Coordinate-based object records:
== Segment start ==

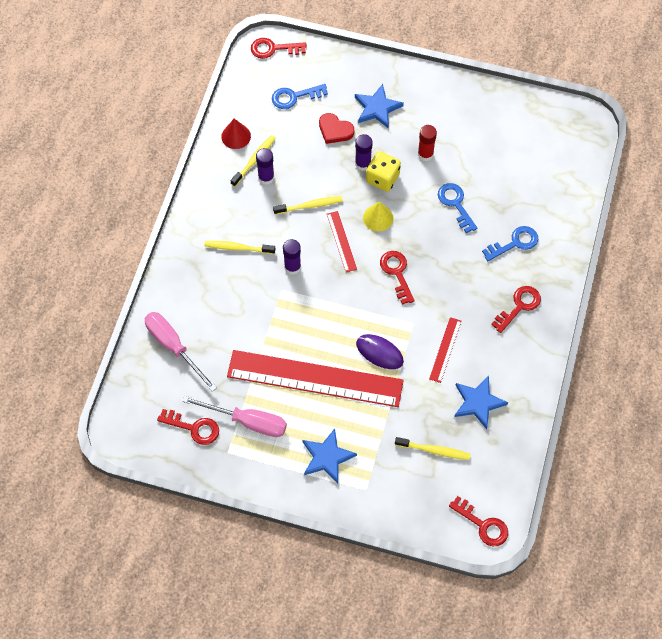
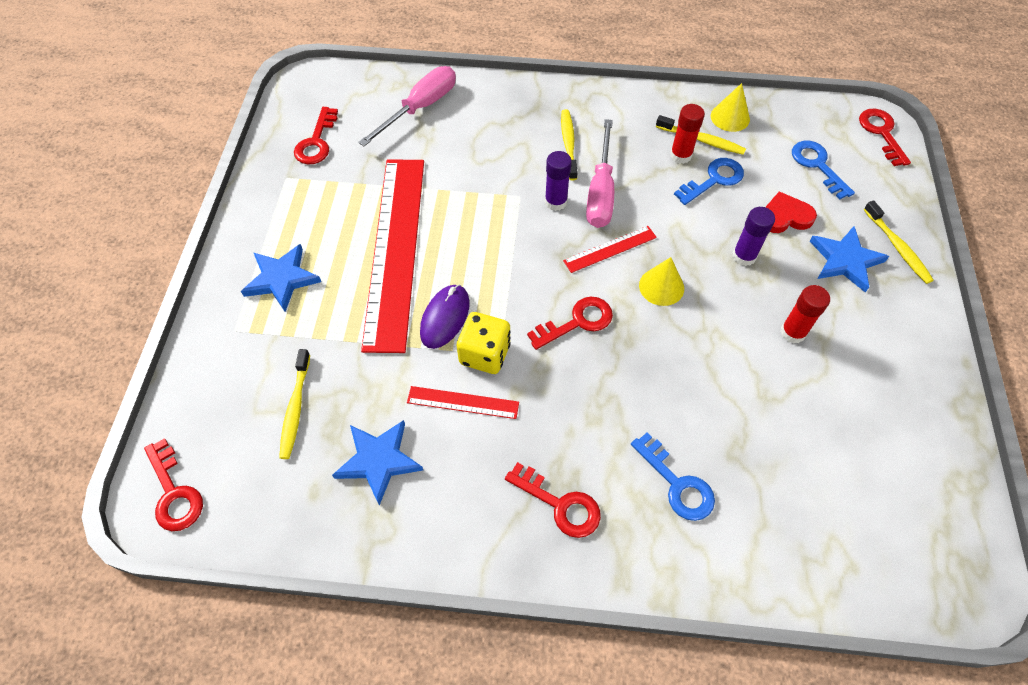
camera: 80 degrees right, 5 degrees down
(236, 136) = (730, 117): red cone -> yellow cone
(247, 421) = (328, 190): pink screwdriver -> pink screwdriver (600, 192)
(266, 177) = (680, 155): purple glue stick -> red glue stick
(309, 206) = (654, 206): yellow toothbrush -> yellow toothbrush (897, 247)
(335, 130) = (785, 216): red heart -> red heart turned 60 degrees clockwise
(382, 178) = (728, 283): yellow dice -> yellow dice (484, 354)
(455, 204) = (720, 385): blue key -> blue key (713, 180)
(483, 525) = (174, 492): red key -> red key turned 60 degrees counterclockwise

== Segment end ==

YOUR TASK
Each line of the data in which the string "turned" appears needs to be copied.

EXERCISE OUTPUT
(335, 130) = (785, 216): red heart -> red heart turned 60 degrees clockwise
(483, 525) = (174, 492): red key -> red key turned 60 degrees counterclockwise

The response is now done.